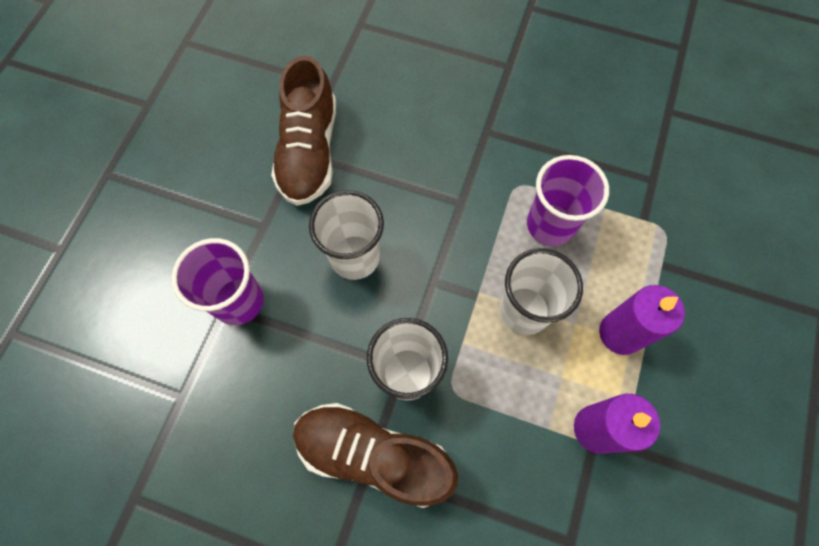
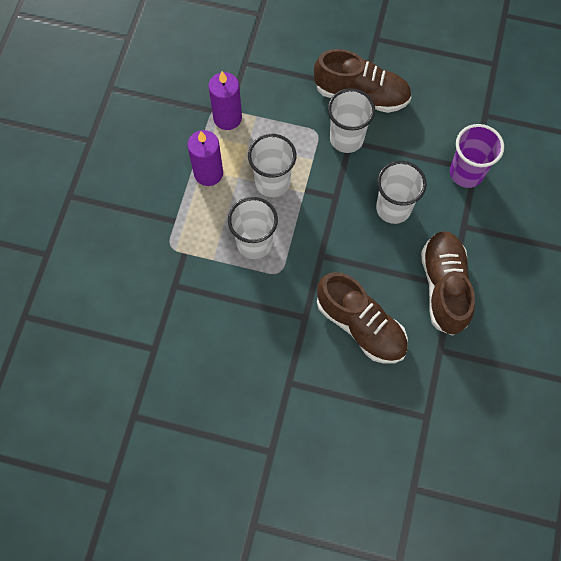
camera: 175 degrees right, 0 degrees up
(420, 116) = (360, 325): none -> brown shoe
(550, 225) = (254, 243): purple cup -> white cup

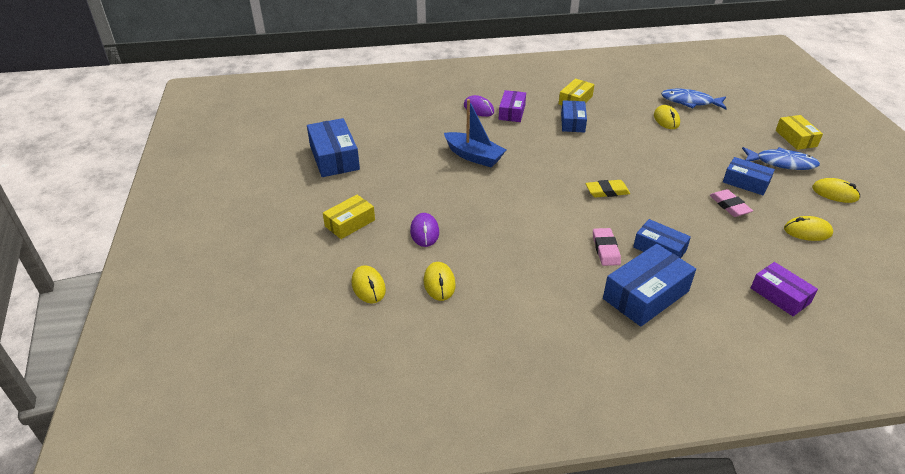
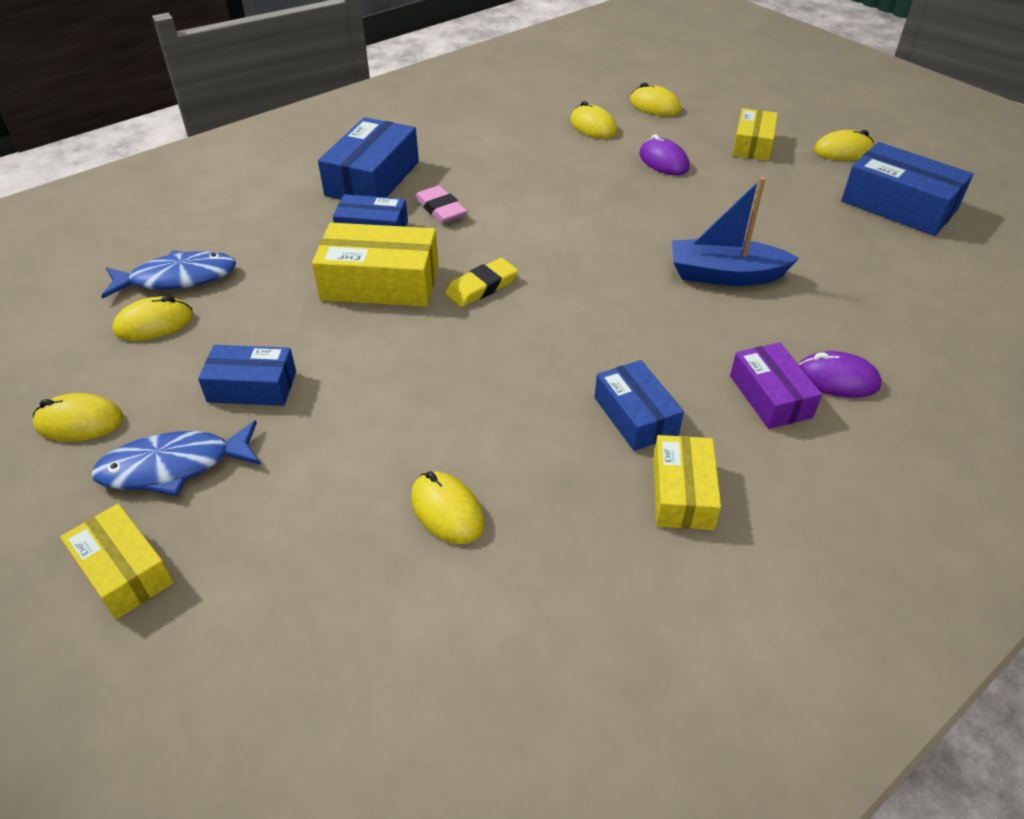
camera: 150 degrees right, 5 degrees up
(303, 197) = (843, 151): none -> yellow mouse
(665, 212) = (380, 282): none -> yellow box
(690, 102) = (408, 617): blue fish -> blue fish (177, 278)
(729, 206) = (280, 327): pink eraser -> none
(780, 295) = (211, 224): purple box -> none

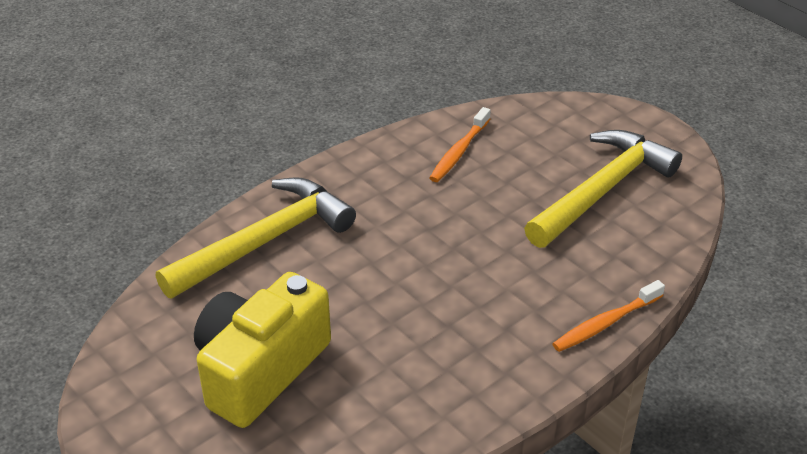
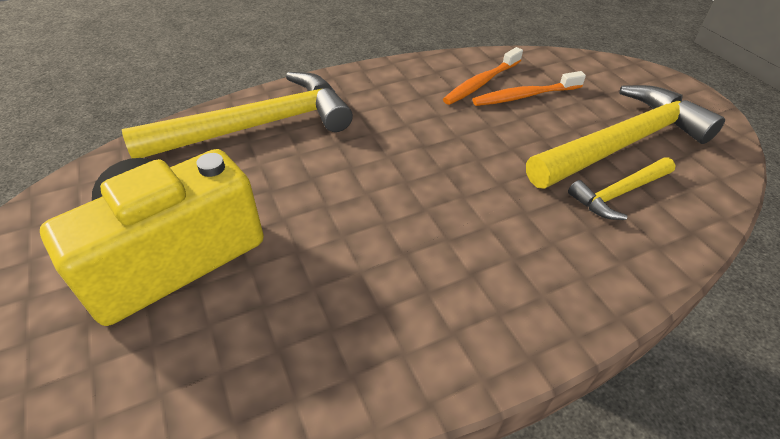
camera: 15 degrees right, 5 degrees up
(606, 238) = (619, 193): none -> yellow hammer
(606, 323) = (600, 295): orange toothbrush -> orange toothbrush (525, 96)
※ ※ ※
- _AIM OF THE EXERCISE_
Leave out the pictures and return the rest of the records exactly.

- _COMPLETED TASK_
camera: 175 degrees right, 0 degrees up
(420, 116) = (360, 325): none -> brown shoe
(550, 225) = (254, 243): purple cup -> white cup

camera: 150 degrees right, 5 degrees up
(303, 197) = (843, 151): none -> yellow mouse
(665, 212) = (380, 282): none -> yellow box
(690, 102) = (408, 617): blue fish -> blue fish (177, 278)
(729, 206) = (280, 327): pink eraser -> none
(780, 295) = (211, 224): purple box -> none

camera: 15 degrees right, 5 degrees up
(606, 238) = (619, 193): none -> yellow hammer
(606, 323) = (600, 295): orange toothbrush -> orange toothbrush (525, 96)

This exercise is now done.